## [WHAT NEEDS TO BE DONE]
Under this line are the records; write out word for word the part that begins at the line containing "green donut: 3 -> 2" and ends at the line containing "red bowl: 4 -> 6", and no more.

START DATA FOR REVIEW

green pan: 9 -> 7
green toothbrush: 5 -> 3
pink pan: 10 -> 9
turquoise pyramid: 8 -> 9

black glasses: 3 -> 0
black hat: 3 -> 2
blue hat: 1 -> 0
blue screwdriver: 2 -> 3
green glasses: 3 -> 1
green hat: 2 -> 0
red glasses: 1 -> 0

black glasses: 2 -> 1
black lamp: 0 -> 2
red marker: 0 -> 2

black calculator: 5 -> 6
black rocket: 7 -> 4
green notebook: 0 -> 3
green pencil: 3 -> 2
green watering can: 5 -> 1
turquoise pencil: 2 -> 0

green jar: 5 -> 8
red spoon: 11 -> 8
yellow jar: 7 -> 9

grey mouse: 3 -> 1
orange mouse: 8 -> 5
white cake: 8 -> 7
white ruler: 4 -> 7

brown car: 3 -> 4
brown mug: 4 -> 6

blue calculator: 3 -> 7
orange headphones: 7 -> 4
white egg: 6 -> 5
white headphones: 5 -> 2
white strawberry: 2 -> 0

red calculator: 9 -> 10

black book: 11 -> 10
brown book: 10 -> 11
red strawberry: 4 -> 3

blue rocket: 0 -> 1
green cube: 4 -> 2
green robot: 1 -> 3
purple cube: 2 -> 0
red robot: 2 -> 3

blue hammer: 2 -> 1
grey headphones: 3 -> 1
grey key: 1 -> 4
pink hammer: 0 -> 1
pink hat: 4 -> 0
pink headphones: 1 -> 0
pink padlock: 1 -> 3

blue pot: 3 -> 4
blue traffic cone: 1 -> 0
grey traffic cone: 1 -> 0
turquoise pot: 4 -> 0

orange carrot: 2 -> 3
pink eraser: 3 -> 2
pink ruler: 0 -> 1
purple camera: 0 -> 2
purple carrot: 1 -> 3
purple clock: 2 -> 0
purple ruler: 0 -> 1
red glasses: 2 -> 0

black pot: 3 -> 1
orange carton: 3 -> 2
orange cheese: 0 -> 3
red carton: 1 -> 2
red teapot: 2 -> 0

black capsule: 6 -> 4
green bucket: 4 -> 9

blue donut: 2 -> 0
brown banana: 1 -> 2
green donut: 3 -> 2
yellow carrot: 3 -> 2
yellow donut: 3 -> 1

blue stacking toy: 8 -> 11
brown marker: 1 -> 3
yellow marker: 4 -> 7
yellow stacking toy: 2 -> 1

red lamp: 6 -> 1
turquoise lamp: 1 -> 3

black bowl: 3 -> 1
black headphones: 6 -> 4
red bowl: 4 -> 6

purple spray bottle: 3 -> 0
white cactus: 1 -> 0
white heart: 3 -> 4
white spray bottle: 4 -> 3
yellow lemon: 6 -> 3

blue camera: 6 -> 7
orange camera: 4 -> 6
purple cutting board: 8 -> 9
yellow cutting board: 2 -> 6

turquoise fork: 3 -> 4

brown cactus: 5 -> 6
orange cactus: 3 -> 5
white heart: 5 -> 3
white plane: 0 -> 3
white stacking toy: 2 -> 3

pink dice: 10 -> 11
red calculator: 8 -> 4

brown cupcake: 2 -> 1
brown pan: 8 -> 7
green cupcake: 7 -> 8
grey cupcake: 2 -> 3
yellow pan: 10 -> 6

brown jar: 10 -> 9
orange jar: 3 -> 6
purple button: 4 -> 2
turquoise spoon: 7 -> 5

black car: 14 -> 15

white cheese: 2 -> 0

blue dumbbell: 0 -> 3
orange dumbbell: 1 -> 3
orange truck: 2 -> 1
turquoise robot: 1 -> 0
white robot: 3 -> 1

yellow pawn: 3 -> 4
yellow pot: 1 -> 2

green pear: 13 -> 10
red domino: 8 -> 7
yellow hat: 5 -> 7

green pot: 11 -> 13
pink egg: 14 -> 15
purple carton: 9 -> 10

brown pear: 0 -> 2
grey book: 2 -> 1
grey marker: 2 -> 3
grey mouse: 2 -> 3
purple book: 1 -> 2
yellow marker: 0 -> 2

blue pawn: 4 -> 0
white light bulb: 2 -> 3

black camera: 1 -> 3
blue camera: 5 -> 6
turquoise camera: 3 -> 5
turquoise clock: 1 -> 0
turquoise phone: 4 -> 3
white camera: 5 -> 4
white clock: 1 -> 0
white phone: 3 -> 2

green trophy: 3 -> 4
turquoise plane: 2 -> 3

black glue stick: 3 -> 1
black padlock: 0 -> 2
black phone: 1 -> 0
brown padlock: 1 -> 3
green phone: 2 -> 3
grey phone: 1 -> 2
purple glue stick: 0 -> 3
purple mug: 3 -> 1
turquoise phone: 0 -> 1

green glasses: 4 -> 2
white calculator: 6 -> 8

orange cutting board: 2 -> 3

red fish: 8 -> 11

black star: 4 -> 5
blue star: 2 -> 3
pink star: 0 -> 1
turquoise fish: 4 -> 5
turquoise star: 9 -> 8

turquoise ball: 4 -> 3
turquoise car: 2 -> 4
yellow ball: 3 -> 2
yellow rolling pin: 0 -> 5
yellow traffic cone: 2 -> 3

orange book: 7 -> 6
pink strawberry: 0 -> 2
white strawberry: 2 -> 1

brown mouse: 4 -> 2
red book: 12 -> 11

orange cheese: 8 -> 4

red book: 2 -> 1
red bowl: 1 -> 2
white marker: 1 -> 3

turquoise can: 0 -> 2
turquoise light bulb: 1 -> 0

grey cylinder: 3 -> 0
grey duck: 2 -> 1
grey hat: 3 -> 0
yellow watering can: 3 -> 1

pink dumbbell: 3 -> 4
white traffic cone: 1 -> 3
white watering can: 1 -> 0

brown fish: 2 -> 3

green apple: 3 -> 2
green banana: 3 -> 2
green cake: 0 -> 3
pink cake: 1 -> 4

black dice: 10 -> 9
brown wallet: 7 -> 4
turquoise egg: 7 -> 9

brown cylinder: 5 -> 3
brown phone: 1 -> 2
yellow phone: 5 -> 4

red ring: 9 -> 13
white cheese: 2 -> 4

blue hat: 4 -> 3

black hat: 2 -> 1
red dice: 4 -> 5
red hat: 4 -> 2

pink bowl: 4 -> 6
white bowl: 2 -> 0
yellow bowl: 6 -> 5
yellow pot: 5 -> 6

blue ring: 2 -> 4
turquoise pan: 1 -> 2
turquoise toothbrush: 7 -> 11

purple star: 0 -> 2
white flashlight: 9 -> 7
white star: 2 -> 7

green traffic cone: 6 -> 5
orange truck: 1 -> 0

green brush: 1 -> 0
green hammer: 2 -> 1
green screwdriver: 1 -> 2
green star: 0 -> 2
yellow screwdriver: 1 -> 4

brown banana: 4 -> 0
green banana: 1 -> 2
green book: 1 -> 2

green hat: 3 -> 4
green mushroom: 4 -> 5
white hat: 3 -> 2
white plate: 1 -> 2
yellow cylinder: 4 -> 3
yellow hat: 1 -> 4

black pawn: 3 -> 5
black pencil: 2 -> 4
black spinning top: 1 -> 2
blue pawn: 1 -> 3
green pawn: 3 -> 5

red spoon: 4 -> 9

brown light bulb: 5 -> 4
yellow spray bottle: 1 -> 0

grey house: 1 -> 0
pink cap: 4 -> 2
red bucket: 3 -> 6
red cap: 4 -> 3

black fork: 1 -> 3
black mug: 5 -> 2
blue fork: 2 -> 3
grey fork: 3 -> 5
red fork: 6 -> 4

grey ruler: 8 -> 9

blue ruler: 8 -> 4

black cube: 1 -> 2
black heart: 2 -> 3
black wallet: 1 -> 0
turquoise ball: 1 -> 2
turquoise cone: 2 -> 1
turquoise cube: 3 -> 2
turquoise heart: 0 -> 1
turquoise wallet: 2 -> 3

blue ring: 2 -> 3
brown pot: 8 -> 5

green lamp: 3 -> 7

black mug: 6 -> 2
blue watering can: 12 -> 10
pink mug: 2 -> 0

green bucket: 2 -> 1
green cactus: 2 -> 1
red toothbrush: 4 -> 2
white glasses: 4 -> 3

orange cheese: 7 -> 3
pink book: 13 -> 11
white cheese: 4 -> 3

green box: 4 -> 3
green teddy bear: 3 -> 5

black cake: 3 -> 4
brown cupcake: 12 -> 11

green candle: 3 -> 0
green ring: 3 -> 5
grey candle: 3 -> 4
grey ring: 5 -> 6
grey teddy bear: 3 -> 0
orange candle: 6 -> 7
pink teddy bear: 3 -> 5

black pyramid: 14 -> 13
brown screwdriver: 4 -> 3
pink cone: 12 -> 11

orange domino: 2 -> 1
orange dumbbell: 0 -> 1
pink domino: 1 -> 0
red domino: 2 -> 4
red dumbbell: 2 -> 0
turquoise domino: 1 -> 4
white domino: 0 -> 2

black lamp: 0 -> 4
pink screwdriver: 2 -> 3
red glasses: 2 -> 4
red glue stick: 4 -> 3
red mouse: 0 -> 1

END DATA FOR REVIEW

## [SOLUTION FOR THIS PROBLEM]
green donut: 3 -> 2
yellow carrot: 3 -> 2
yellow donut: 3 -> 1

blue stacking toy: 8 -> 11
brown marker: 1 -> 3
yellow marker: 4 -> 7
yellow stacking toy: 2 -> 1

red lamp: 6 -> 1
turquoise lamp: 1 -> 3

black bowl: 3 -> 1
black headphones: 6 -> 4
red bowl: 4 -> 6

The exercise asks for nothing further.